-- ACTIVITY --
Find all lines in the records that include the word "cross", and copy them out.

-- Data extracted from a collection --
.....

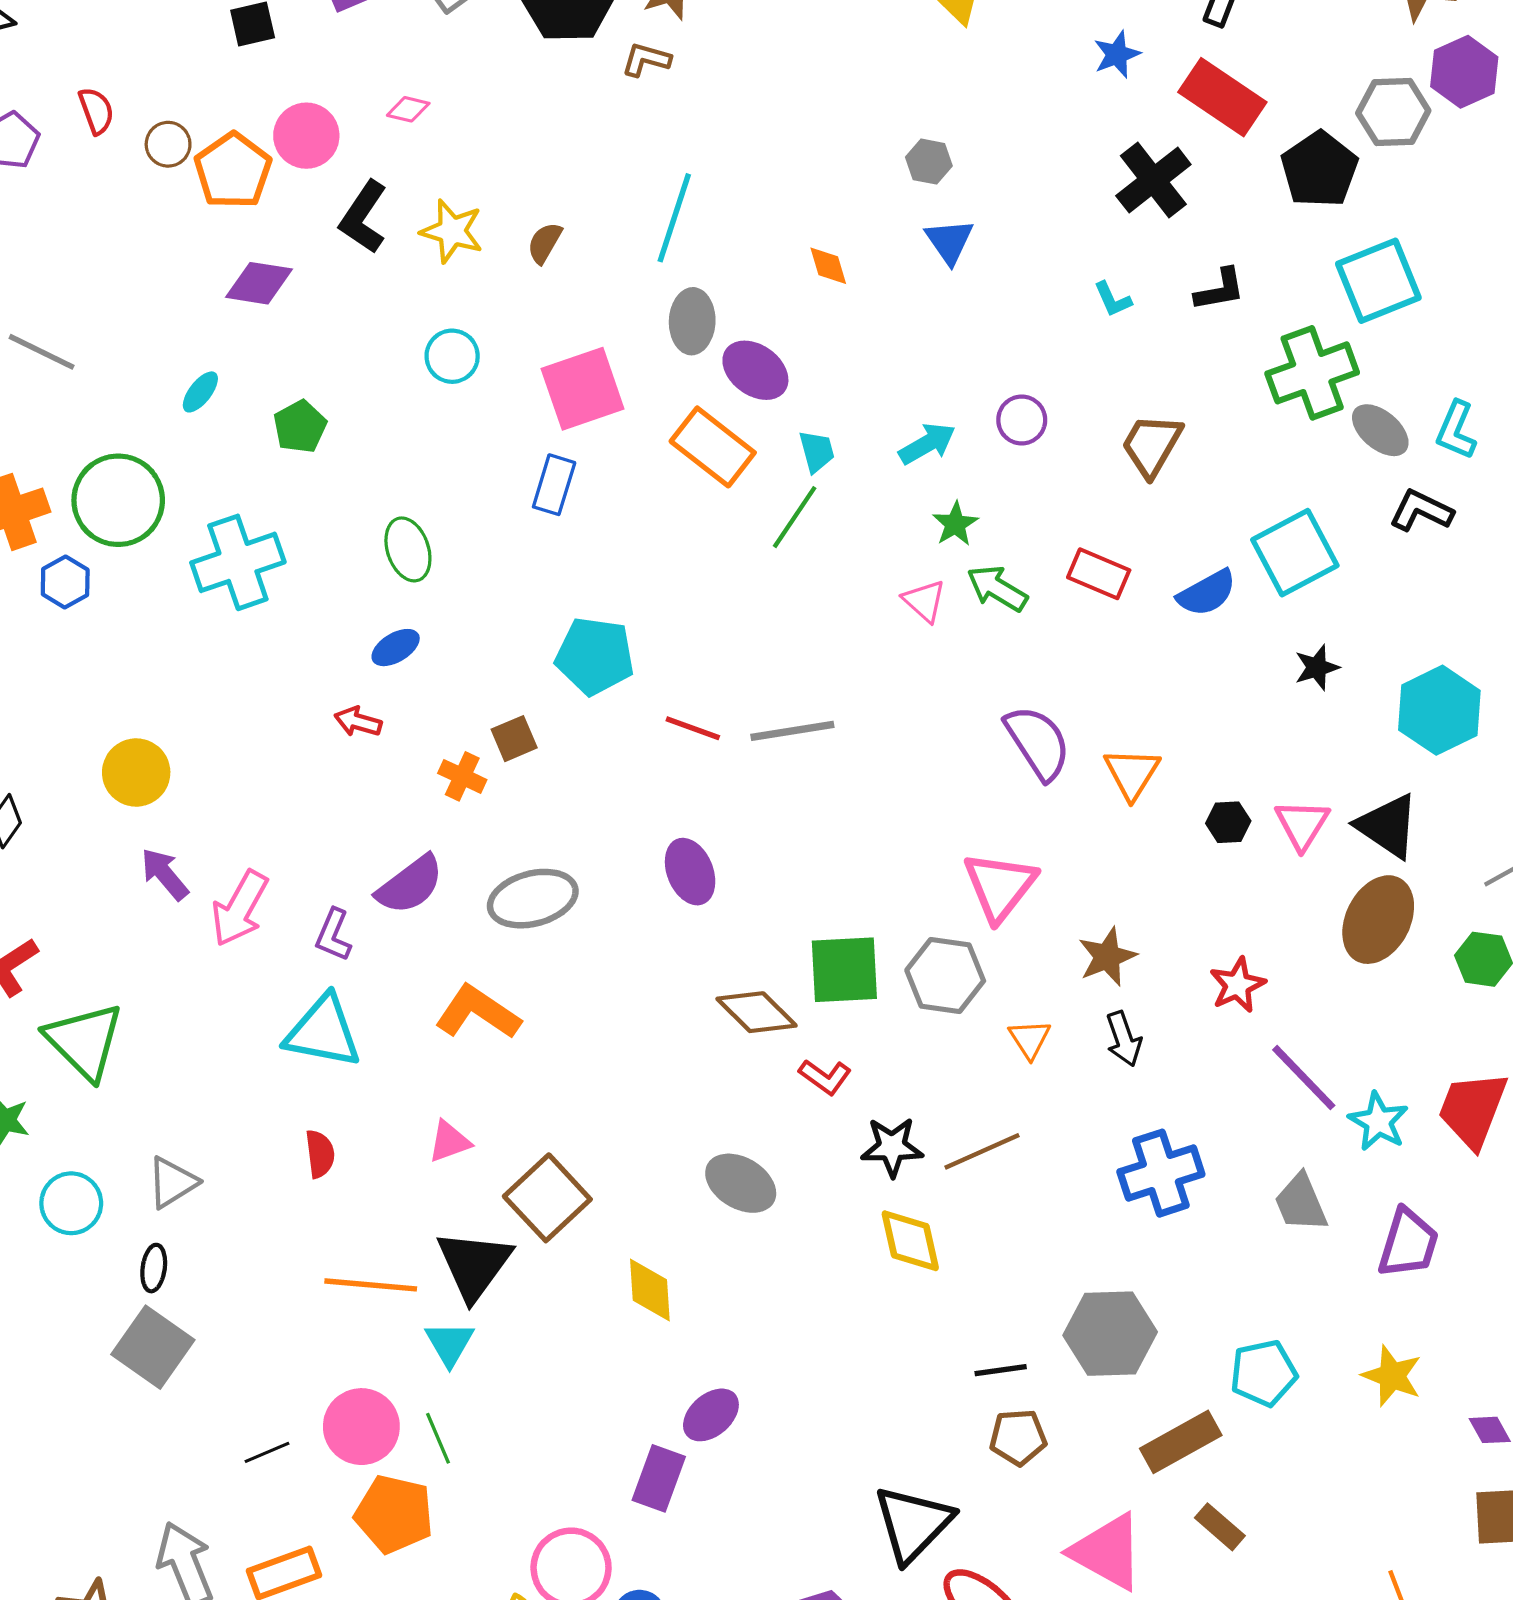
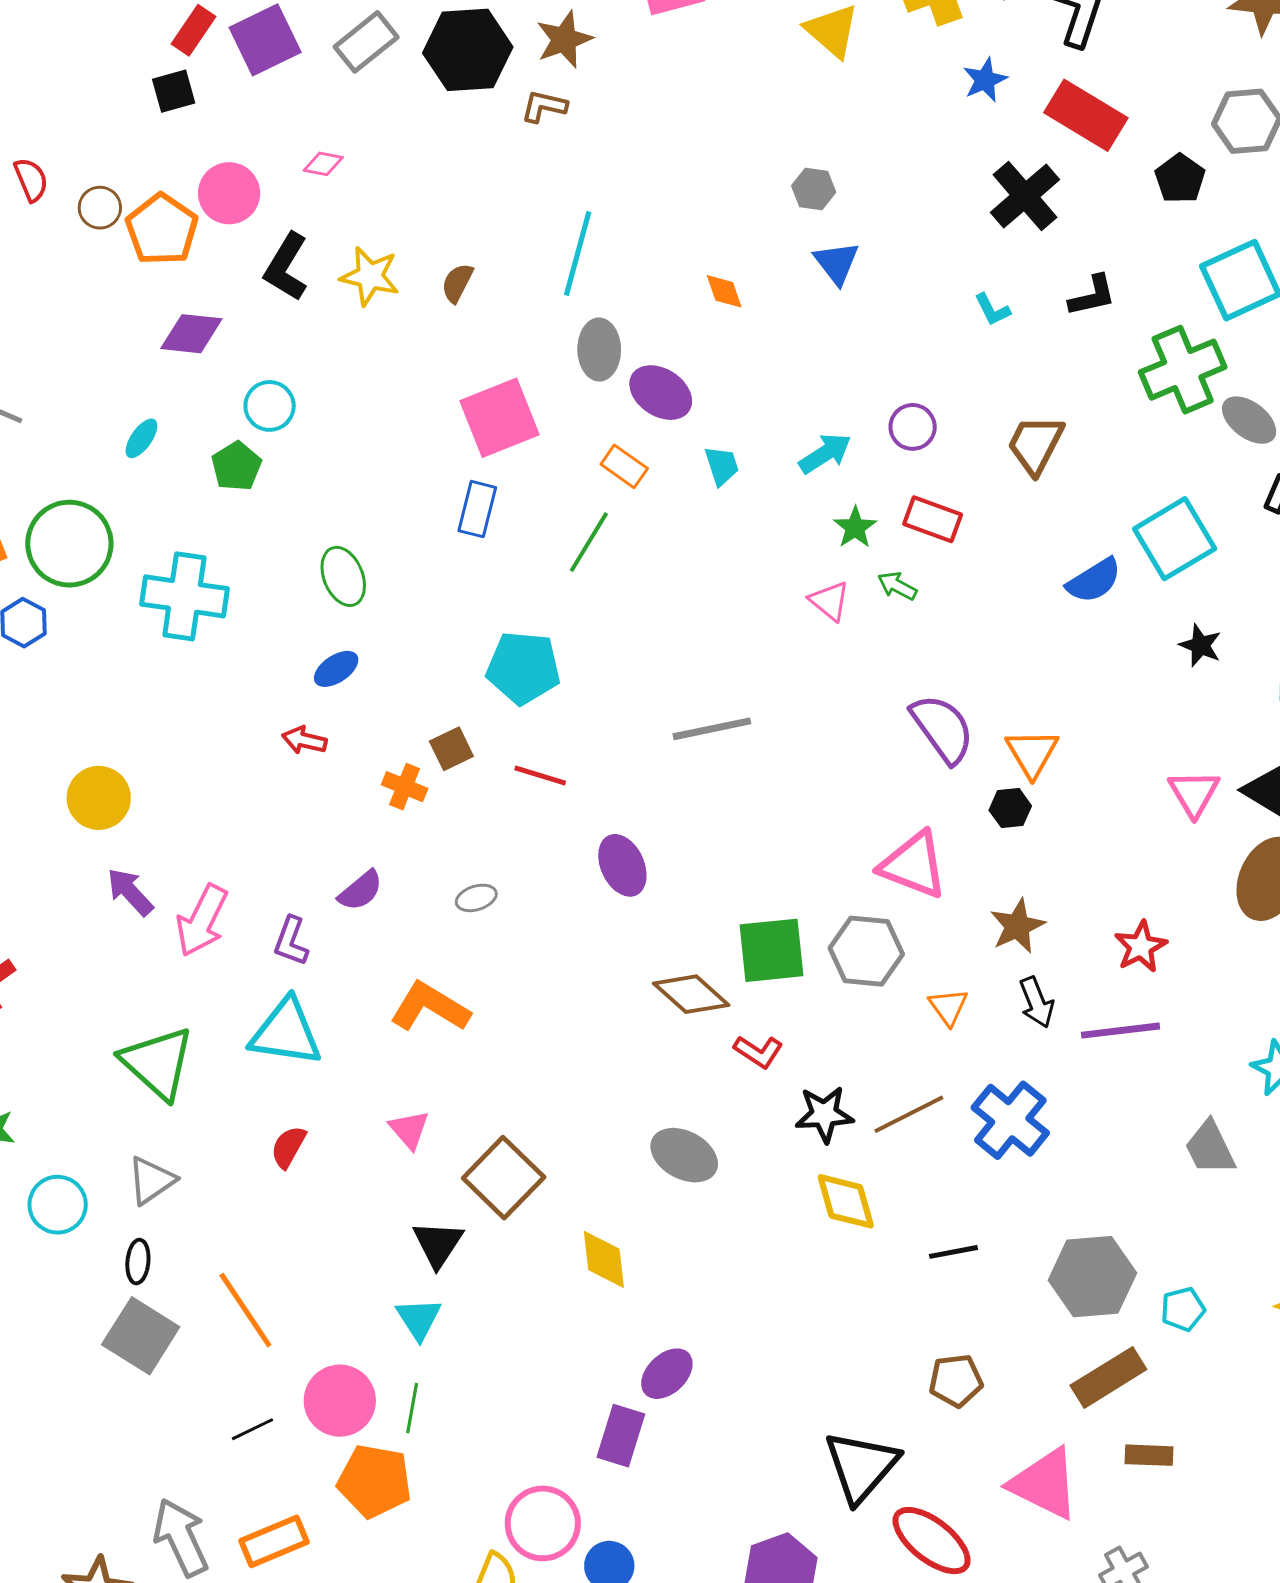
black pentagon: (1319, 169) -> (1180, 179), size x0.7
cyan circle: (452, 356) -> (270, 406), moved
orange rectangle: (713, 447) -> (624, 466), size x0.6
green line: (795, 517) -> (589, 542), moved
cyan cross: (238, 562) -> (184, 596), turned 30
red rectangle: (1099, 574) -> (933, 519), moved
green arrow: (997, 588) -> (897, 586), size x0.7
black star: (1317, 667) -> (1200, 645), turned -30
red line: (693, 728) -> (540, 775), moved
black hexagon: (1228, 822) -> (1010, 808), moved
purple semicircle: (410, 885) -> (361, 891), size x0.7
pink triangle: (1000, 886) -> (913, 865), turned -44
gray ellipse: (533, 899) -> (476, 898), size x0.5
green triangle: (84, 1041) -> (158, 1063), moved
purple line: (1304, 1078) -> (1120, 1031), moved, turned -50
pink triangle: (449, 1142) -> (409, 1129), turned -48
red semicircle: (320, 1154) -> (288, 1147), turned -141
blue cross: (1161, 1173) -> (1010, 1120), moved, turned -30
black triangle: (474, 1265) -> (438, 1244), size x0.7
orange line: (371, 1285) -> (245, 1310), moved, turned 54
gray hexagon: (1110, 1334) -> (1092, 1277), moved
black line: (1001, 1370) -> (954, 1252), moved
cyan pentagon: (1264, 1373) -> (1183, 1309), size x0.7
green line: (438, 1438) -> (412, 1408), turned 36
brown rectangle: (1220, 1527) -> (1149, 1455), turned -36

.....

-- ANSWER SECTION --
cyan cross: (238, 562) -> (184, 596), turned 30
blue cross: (1161, 1173) -> (1010, 1120), moved, turned -30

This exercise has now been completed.